ABOUT THIS EXERCISE: From the records below, pull each line that has "none".

RECORDS TO PROCESS:
----------

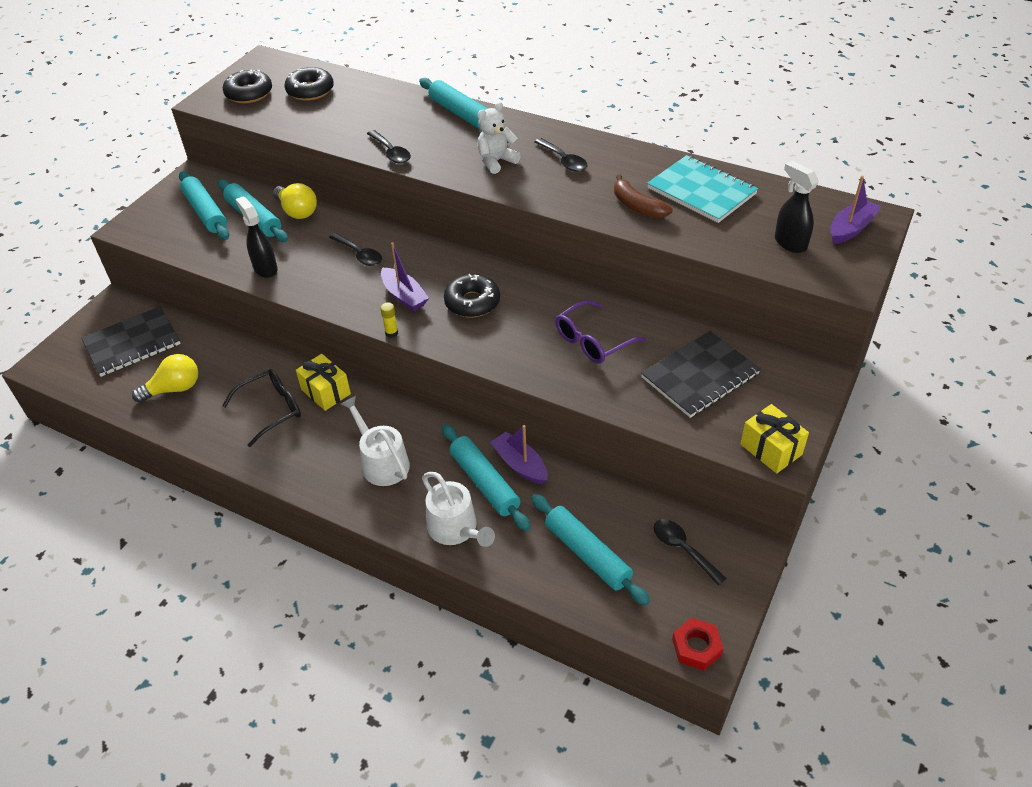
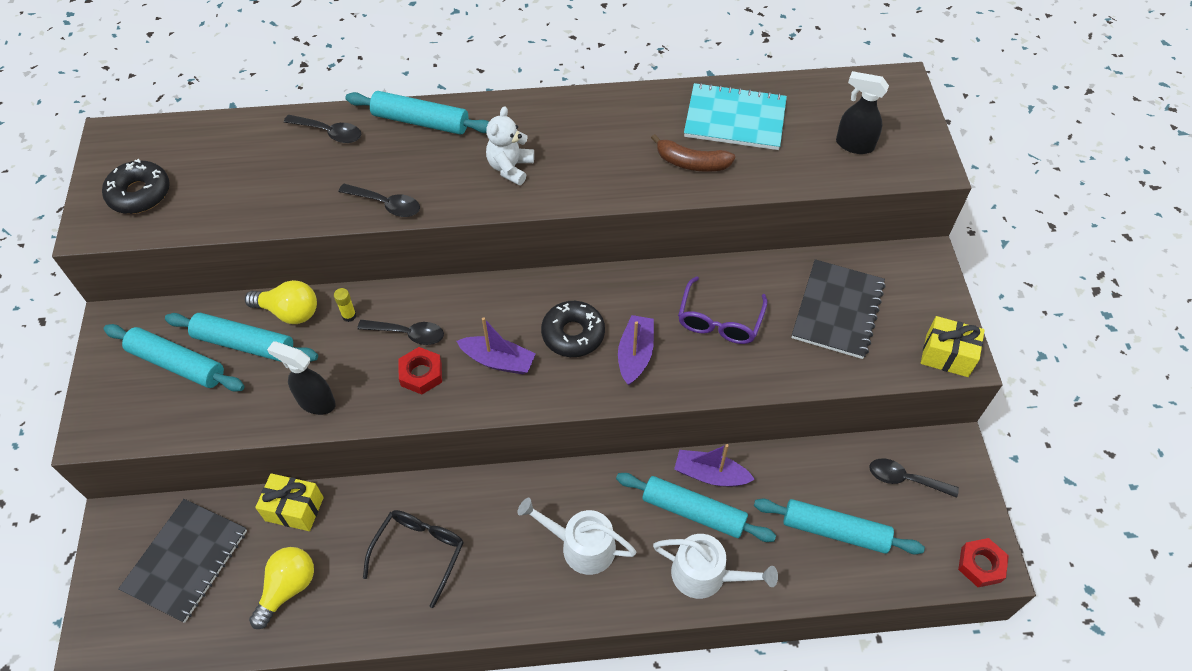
camera: 35 degrees left, 10 degrees up
(310, 91) = (215, 159): black donut -> none
(326, 392) = (460, 500): yellow gift -> yellow gift (294, 509)
(346, 281) = (421, 374): none -> red nut
(391, 333) = (521, 411): yellow glue stick -> yellow glue stick (349, 316)
(564, 160) = (578, 137): black spoon -> black spoon (329, 133)
(851, 228) = (890, 106): purple boat -> purple boat (635, 355)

----------

WRITTEN SOLUTION:
(310, 91) = (215, 159): black donut -> none
(346, 281) = (421, 374): none -> red nut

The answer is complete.